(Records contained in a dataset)
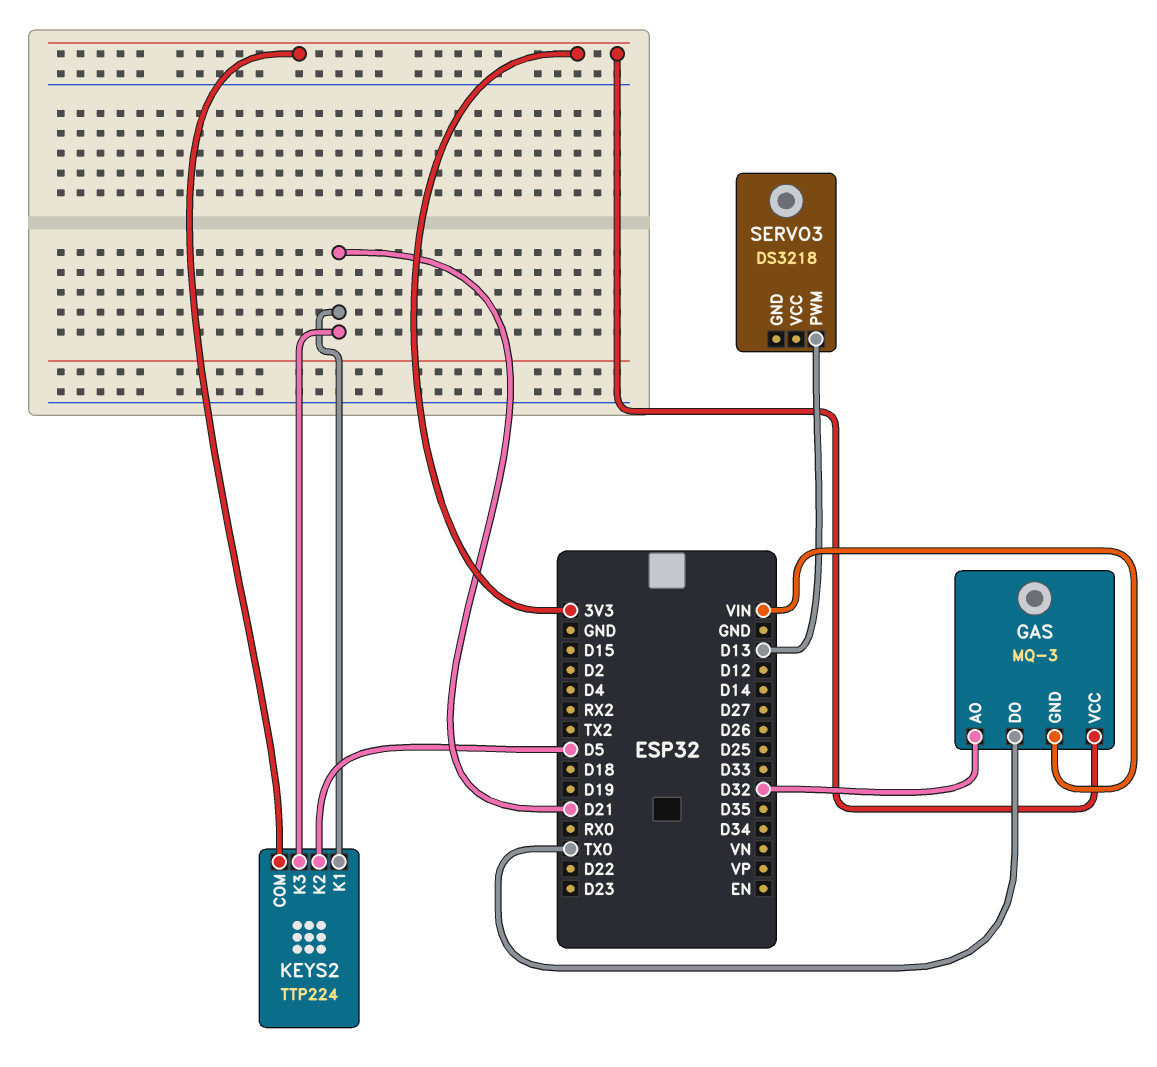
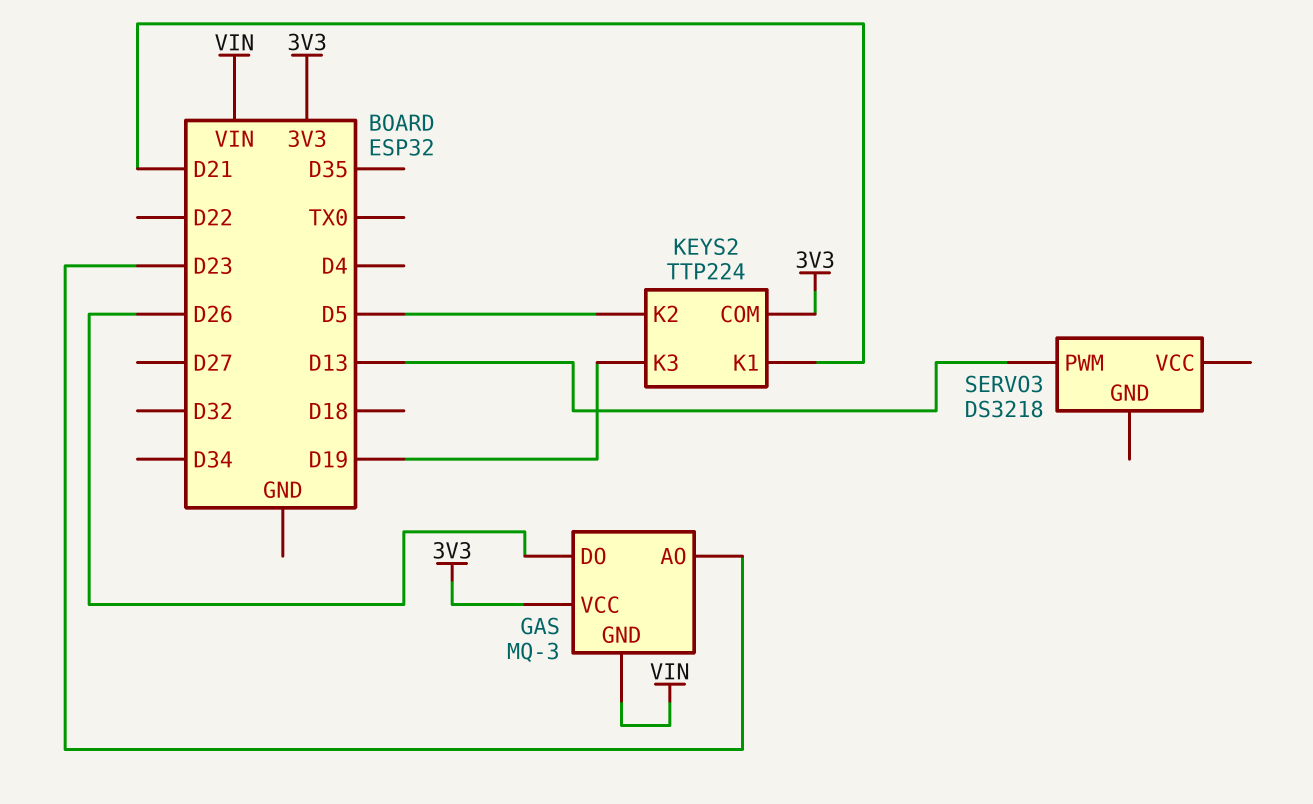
GAS pin AO: D32 -> D23
GAS pin DO: TX0 -> D26
KEYS2 pin K3: D21 -> D19

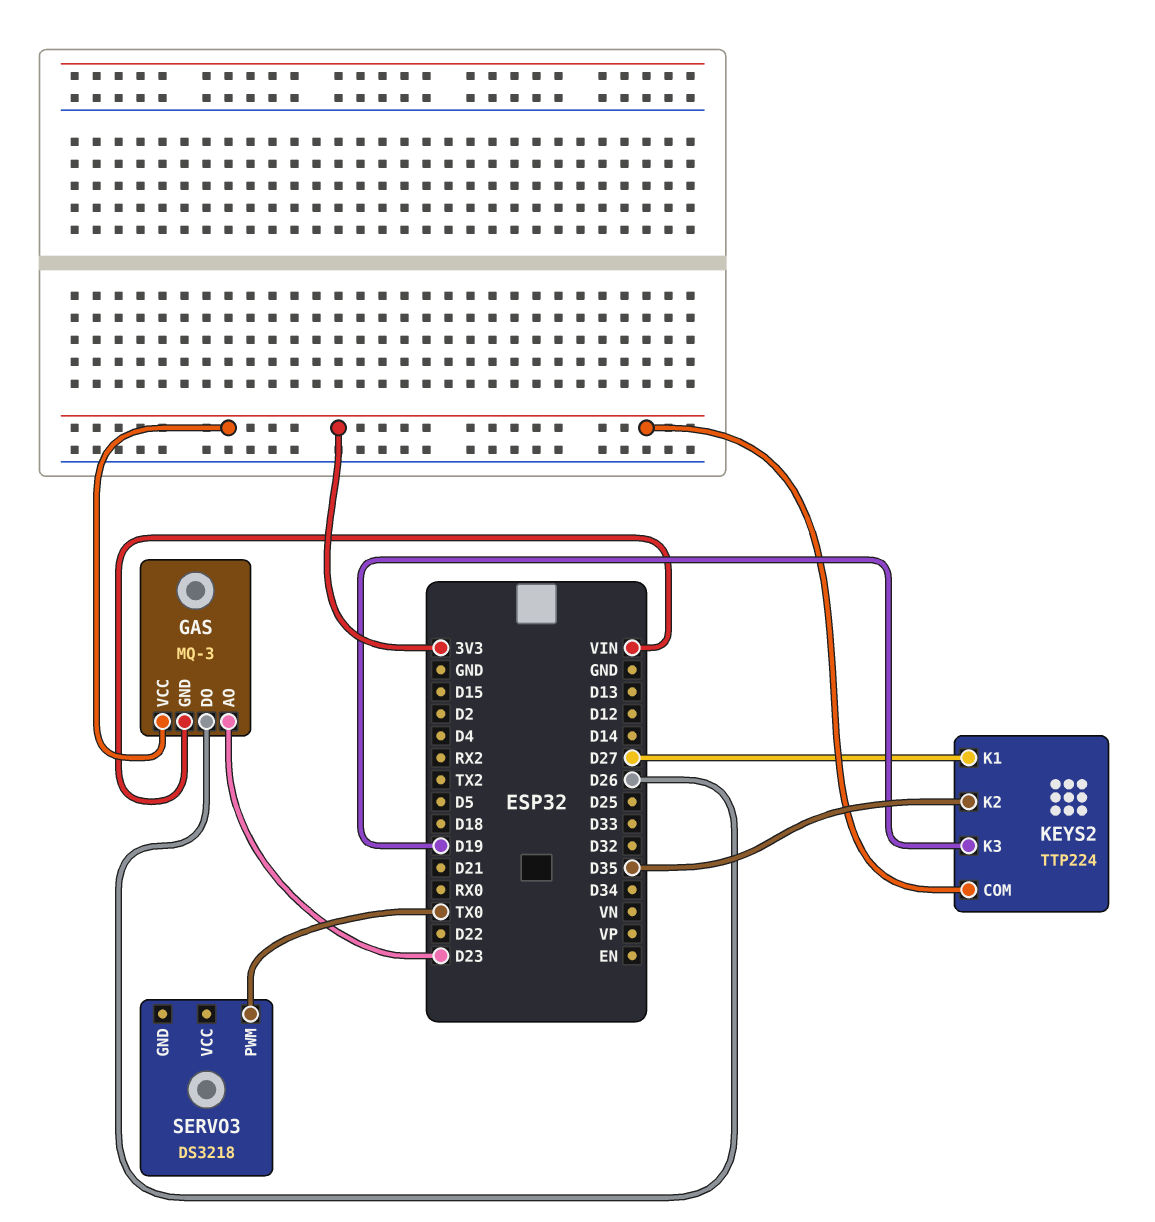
KEYS2 pin K1: D21 -> D27
KEYS2 pin K2: D5 -> D35
SERVO3 pin PWM: D13 -> TX0

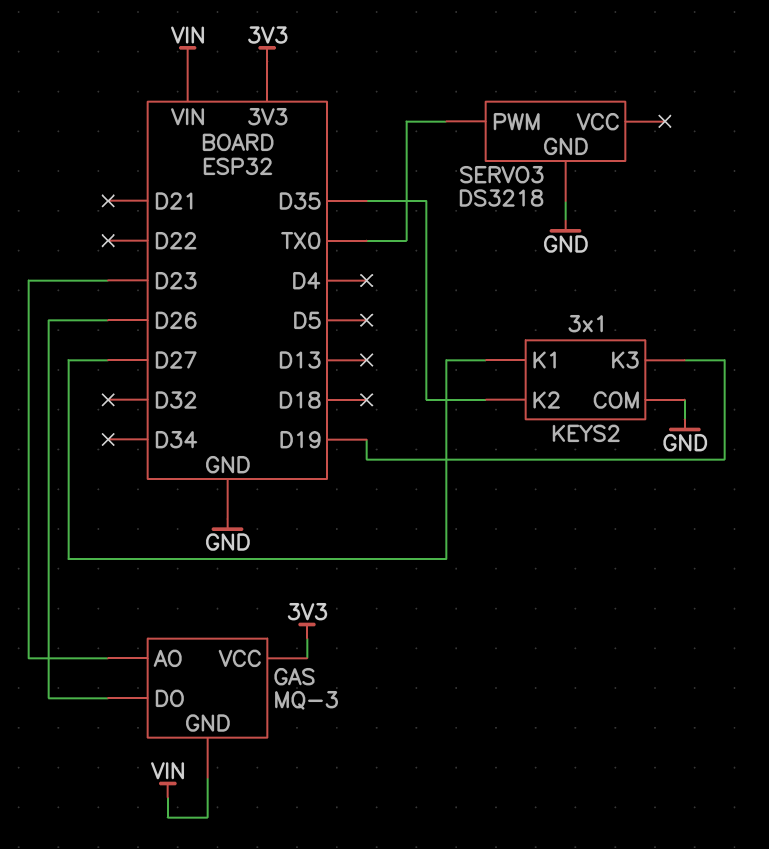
KEYS2: TTP224 -> 3x1
KEYS2 pin COM: 3V3 -> GND
SERVO3 pin GND: none -> GND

- [Work item]:
Return the entries verbatim, pictures excluded.

- [Solution for this problem]:
GAS pin AO: D32 -> D23
GAS pin DO: TX0 -> D26
KEYS2 pin K3: D21 -> D19

KEYS2 pin K1: D21 -> D27
KEYS2 pin K2: D5 -> D35
SERVO3 pin PWM: D13 -> TX0

KEYS2: TTP224 -> 3x1
KEYS2 pin COM: 3V3 -> GND
SERVO3 pin GND: none -> GND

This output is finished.